═════ Source material

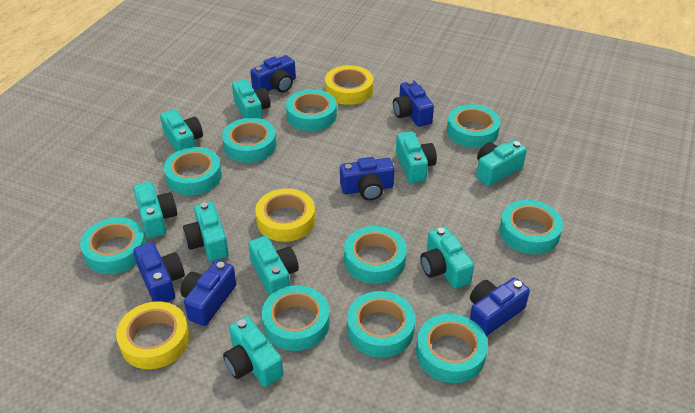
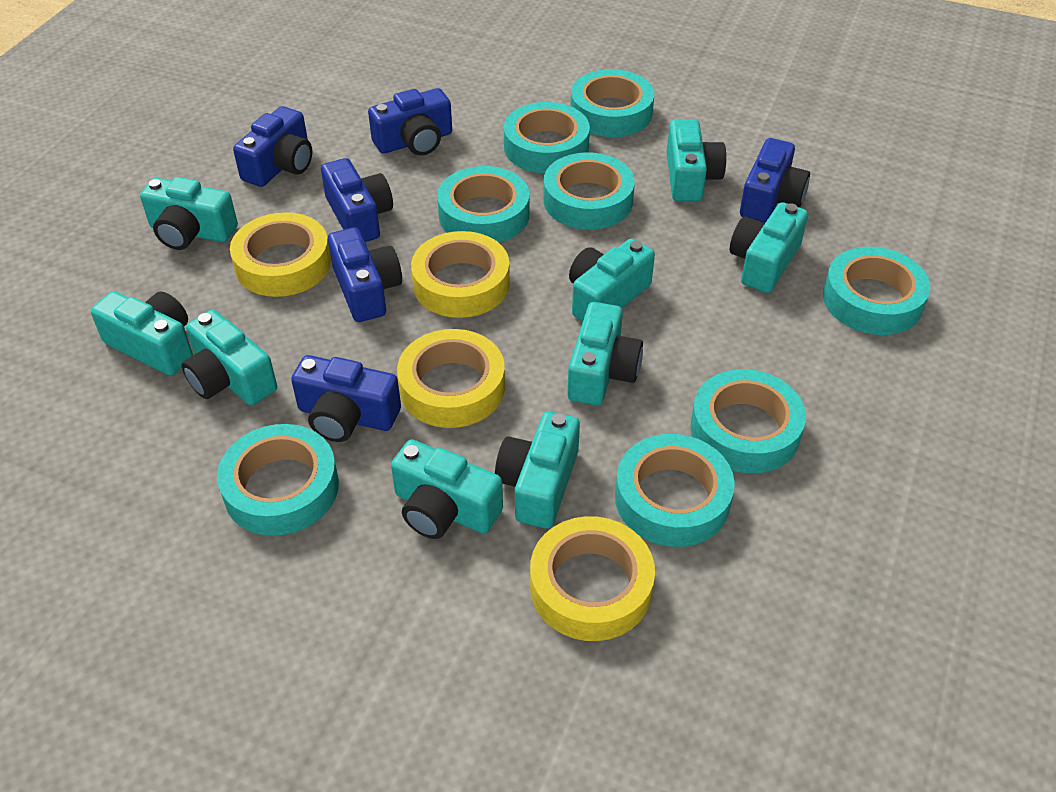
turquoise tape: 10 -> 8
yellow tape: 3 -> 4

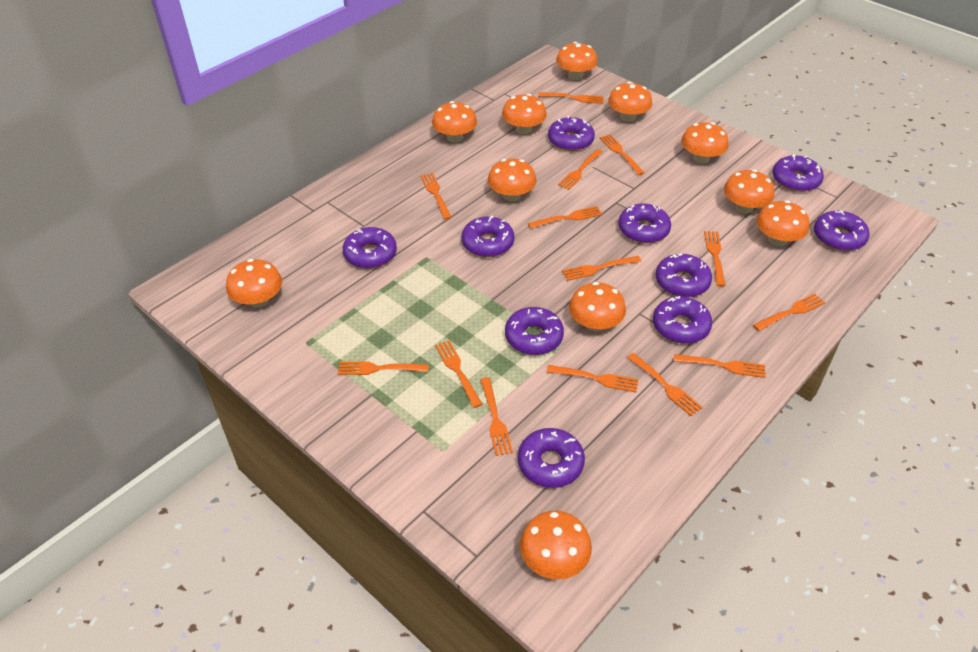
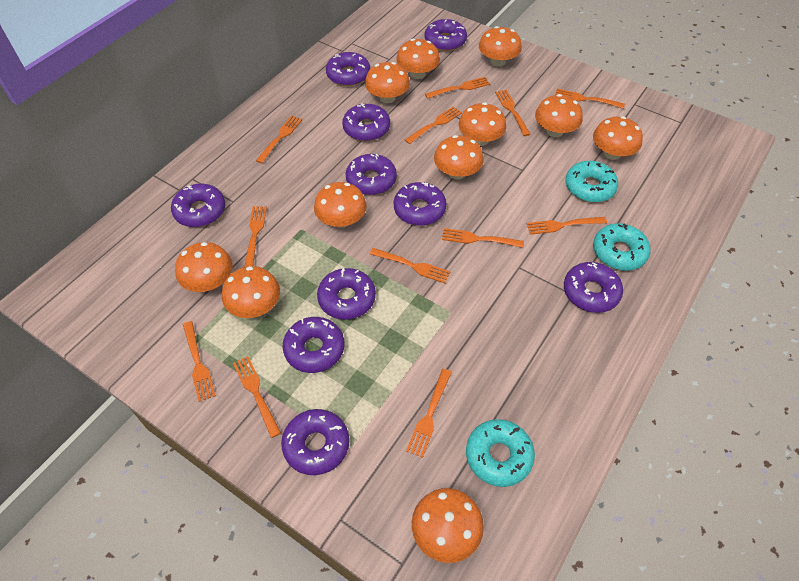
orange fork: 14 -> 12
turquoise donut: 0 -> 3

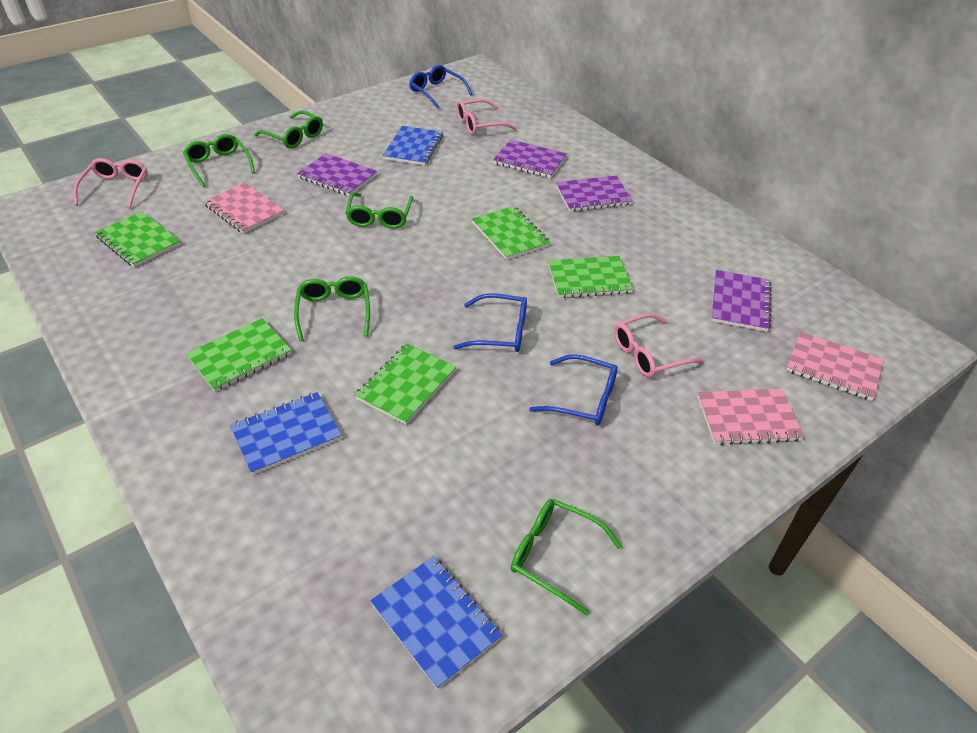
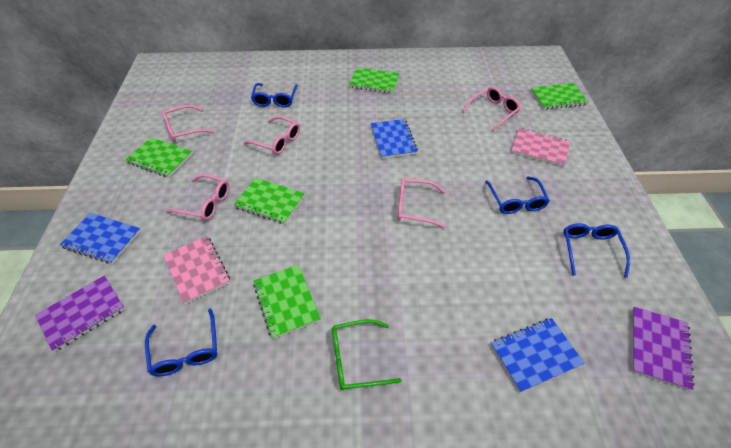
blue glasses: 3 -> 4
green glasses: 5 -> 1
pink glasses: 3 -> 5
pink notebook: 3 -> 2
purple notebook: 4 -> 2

══════════

→ **Problem details**: Wherever the string "turquoise" appears in a line of the records, copy that line.

→ **Task answer**:
turquoise tape: 10 -> 8
turquoise donut: 0 -> 3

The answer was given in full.